---- Provided data

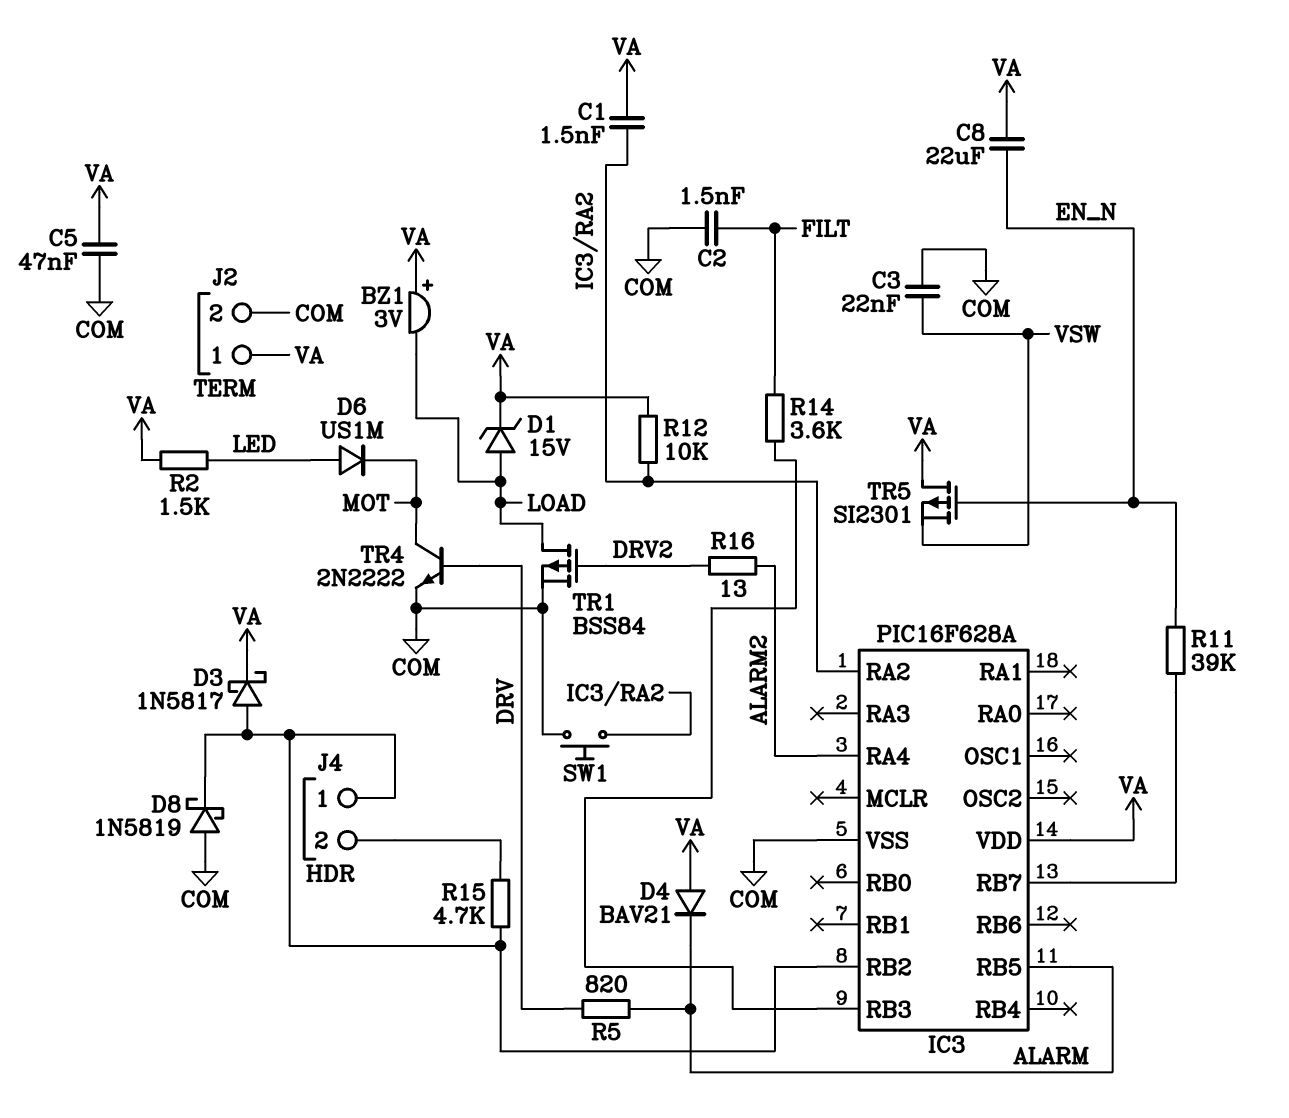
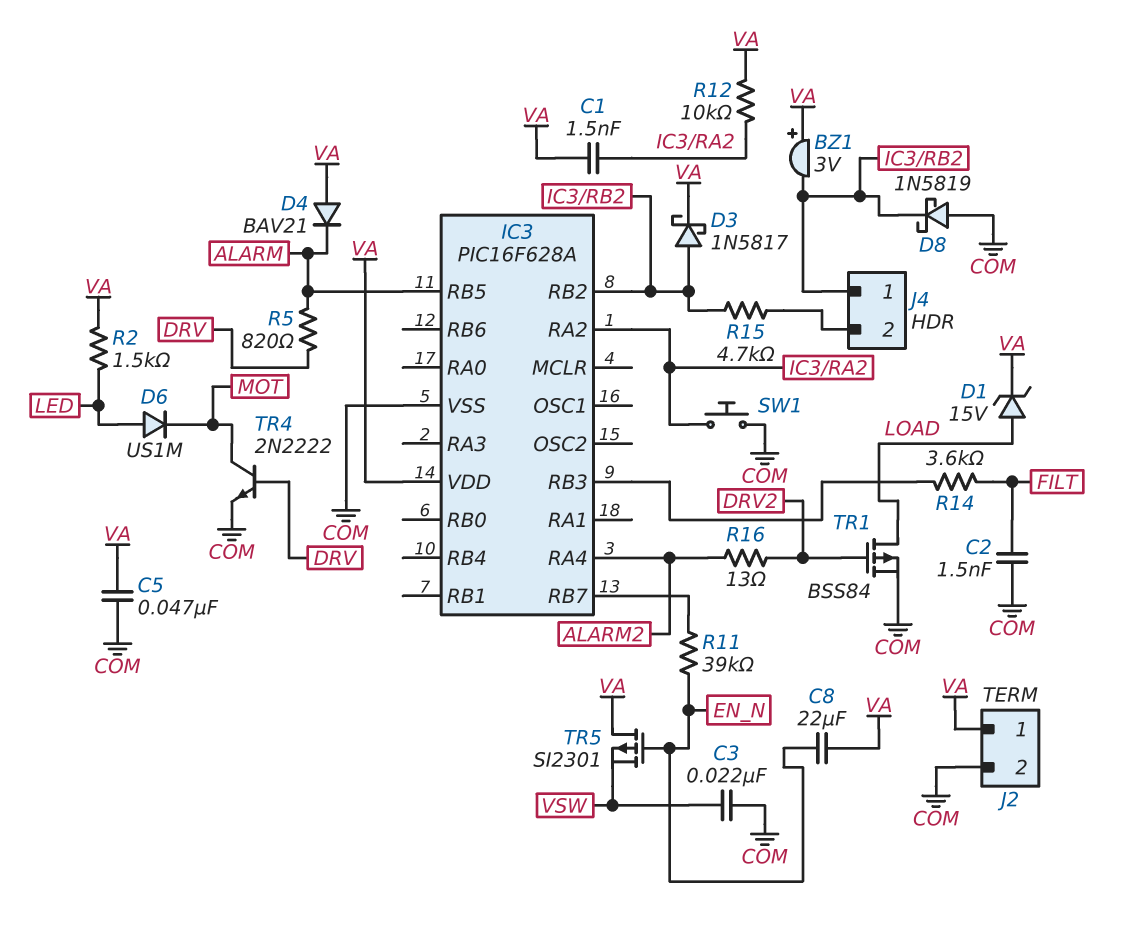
BZ1: buzzer 3V (plus VA, minus LOAD) -> buzzer 3V (plus VA, minus IC3/RB2)

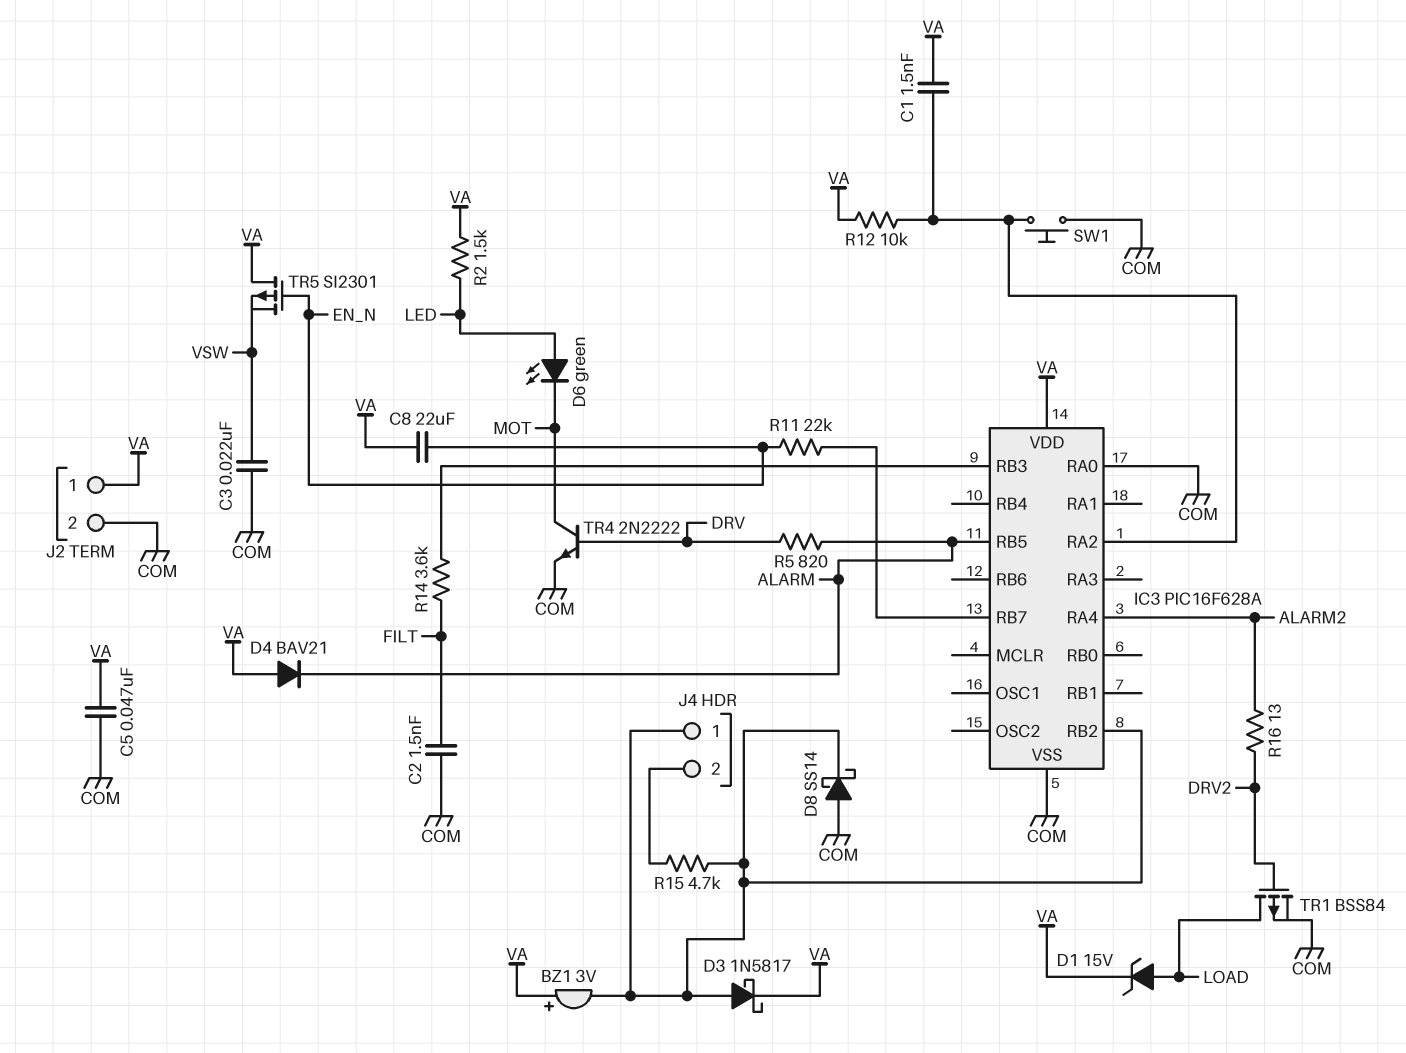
D6: diode US1M (A LED, K MOT) -> LED green (A LED, K MOT)
D8: schottky 1N5819 (A COM, K IC3/RB2) -> schottky SS14 (A COM, K IC3/RB2)
IC3 pin RA0: none -> COM
R11: 39k (EN_N, IC3/RB7) -> 22k (EN_N, IC3/RB7)

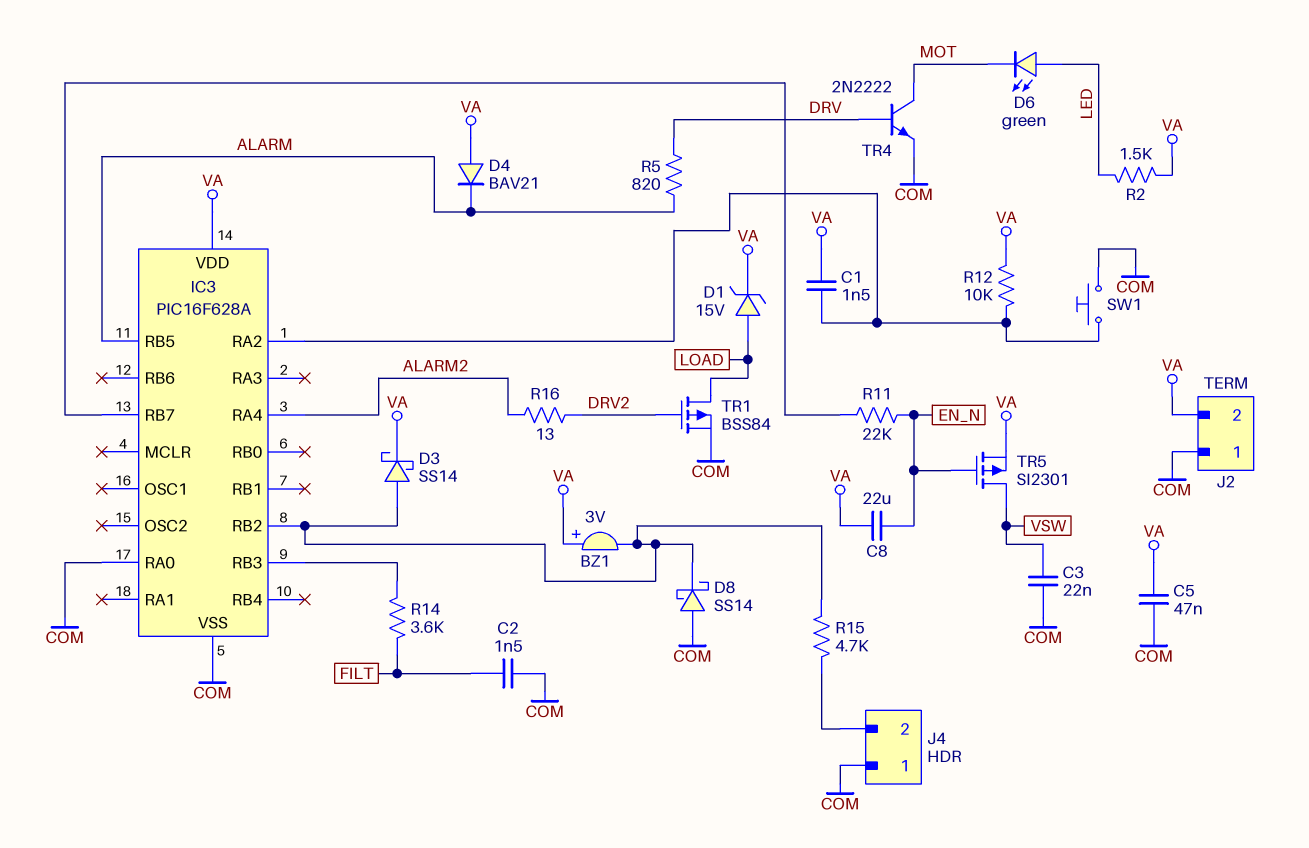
D3: schottky 1N5817 (A IC3/RB2, K VA) -> schottky SS14 (A IC3/RB2, K VA)
J2 pin 1: VA -> COM
J2 pin 2: COM -> VA
J4 pin 1: IC3/RB2 -> COM
TR5: PMOS SI2301 (G EN_N, D VA, S VSW) -> PMOS SI2301 (G EN_N, D VSW, S VA)

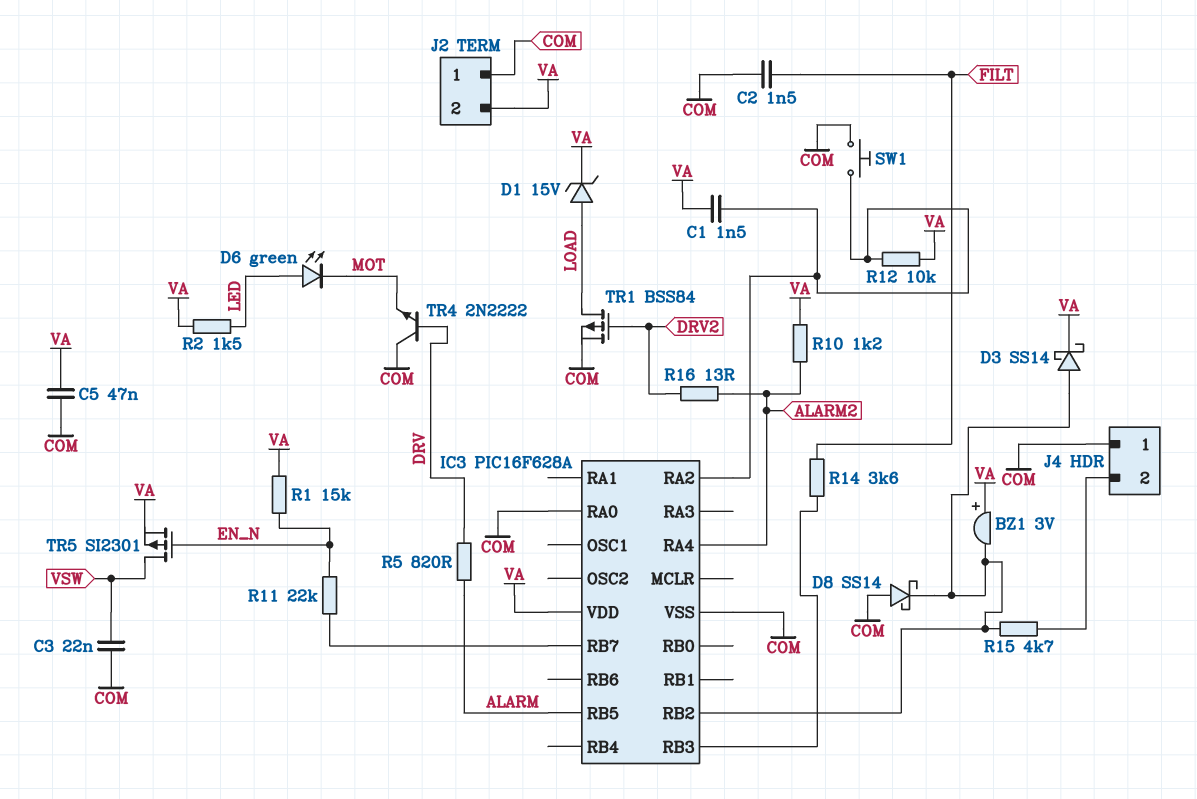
C8: 22uF (EN_N, VA) -> none
D4: diode BAV21 (A VA, K ALARM) -> none
R1: none -> 15k (EN_N, VA)
R10: none -> 1.2k (ALARM2, VA)
TR4: NPN 2N2222 (B DRV, C MOT, E COM) -> NPN 2N2222 (B DRV, C COM, E MOT)

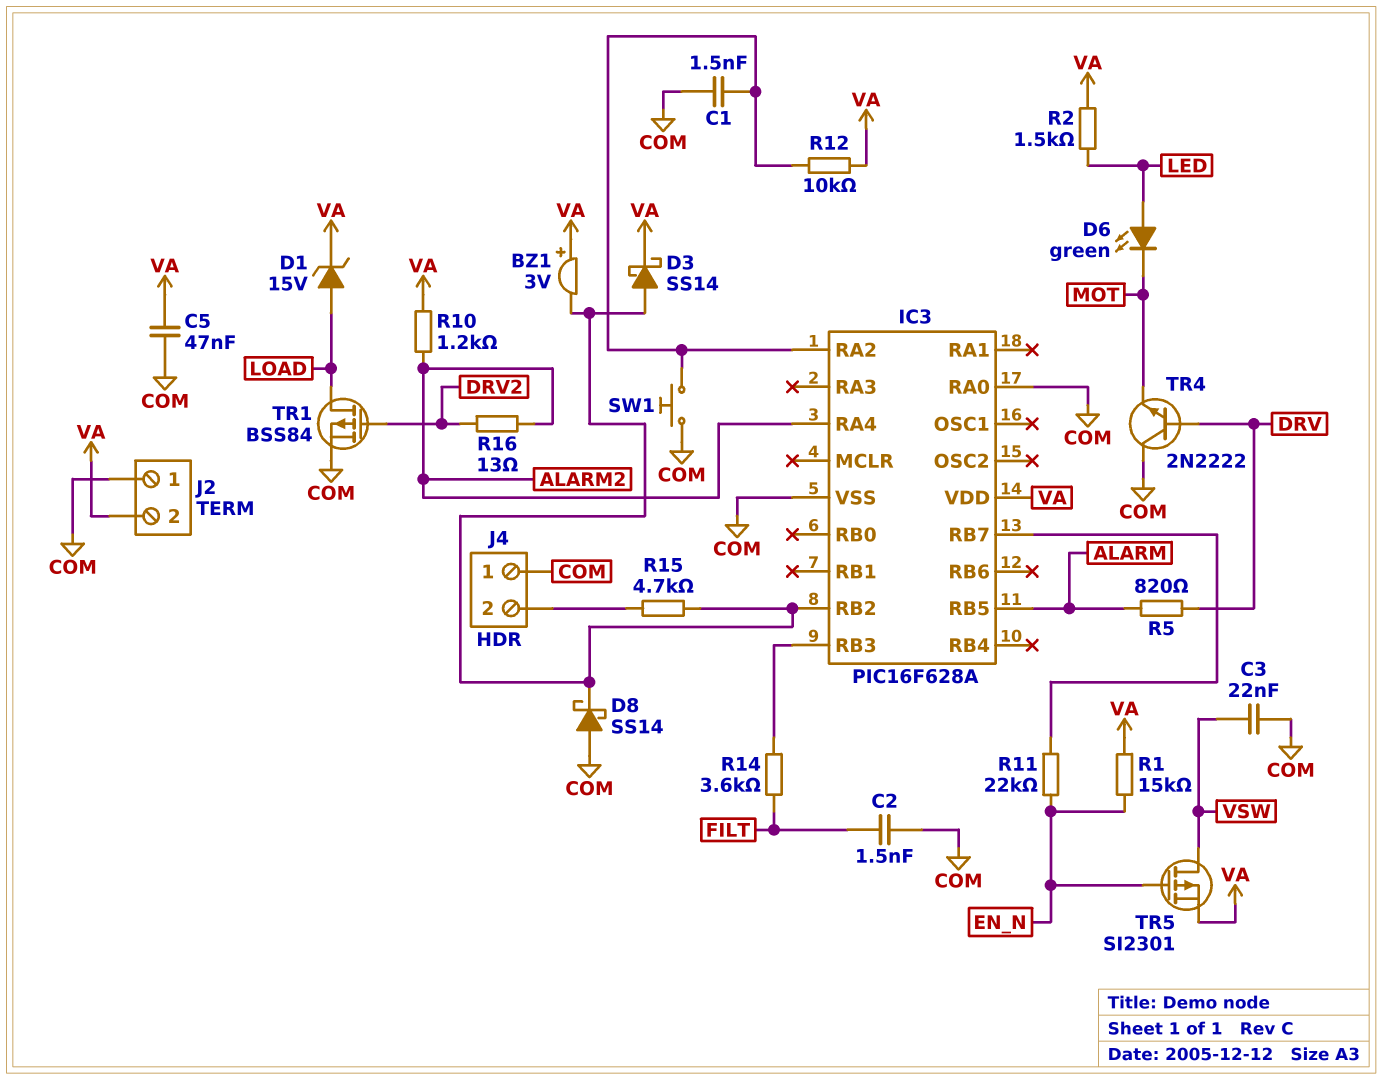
C1: 1.5nF (IC3/RA2, VA) -> 1.5nF (COM, IC3/RA2)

--------

_Exercise objective_:
Which lines of the records hold the string "diode"? Copy each one.

_Output for this exercise_:
D6: diode US1M (A LED, K MOT) -> LED green (A LED, K MOT)
D4: diode BAV21 (A VA, K ALARM) -> none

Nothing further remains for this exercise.